[Revision tracking records]
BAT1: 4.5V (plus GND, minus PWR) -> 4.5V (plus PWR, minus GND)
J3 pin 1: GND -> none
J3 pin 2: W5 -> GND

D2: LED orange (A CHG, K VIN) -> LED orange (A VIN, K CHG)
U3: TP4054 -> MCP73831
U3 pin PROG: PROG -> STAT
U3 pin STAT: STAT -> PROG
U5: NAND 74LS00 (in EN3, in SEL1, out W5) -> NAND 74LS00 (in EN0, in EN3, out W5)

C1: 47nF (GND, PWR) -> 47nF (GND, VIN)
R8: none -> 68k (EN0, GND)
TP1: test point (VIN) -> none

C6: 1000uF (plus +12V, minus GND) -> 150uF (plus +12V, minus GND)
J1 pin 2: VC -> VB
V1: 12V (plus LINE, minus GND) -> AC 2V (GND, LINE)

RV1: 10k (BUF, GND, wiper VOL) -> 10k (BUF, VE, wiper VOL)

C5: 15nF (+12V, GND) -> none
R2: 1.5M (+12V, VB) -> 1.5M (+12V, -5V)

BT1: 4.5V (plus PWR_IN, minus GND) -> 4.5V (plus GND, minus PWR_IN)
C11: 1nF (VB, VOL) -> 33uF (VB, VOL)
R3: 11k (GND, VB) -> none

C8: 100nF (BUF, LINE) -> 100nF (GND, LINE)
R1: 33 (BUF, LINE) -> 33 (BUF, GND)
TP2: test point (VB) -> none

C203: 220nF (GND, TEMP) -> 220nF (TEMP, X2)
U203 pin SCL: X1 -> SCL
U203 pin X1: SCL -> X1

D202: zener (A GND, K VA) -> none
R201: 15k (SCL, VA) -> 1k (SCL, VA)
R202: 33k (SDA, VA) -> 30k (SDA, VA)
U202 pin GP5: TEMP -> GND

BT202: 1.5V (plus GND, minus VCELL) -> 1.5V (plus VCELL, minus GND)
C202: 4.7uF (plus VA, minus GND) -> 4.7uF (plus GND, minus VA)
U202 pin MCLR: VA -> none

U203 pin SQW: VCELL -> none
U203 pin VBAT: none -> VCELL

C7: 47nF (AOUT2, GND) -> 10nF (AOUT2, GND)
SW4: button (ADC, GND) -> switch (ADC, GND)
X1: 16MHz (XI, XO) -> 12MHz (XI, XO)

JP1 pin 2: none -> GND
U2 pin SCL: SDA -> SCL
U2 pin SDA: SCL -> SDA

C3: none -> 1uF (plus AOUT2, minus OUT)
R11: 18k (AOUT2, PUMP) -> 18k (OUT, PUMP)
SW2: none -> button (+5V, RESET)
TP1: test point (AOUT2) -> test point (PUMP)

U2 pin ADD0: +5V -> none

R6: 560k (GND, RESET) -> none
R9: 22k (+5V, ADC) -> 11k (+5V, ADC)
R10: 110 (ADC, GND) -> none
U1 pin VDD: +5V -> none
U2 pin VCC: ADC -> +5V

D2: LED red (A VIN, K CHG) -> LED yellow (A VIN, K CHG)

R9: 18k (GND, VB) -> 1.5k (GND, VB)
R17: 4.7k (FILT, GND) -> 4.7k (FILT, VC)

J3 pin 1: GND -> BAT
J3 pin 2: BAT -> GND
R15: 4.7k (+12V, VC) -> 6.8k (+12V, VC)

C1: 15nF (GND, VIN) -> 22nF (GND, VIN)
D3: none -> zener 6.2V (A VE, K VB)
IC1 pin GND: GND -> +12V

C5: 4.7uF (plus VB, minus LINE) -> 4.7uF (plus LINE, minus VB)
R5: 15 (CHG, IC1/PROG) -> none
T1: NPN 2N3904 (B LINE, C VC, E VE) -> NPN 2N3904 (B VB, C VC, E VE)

[Activity] Line count for the word "TEMP": work out how many lines of the data above include it, and reply with that number alone.

[Written answer] 2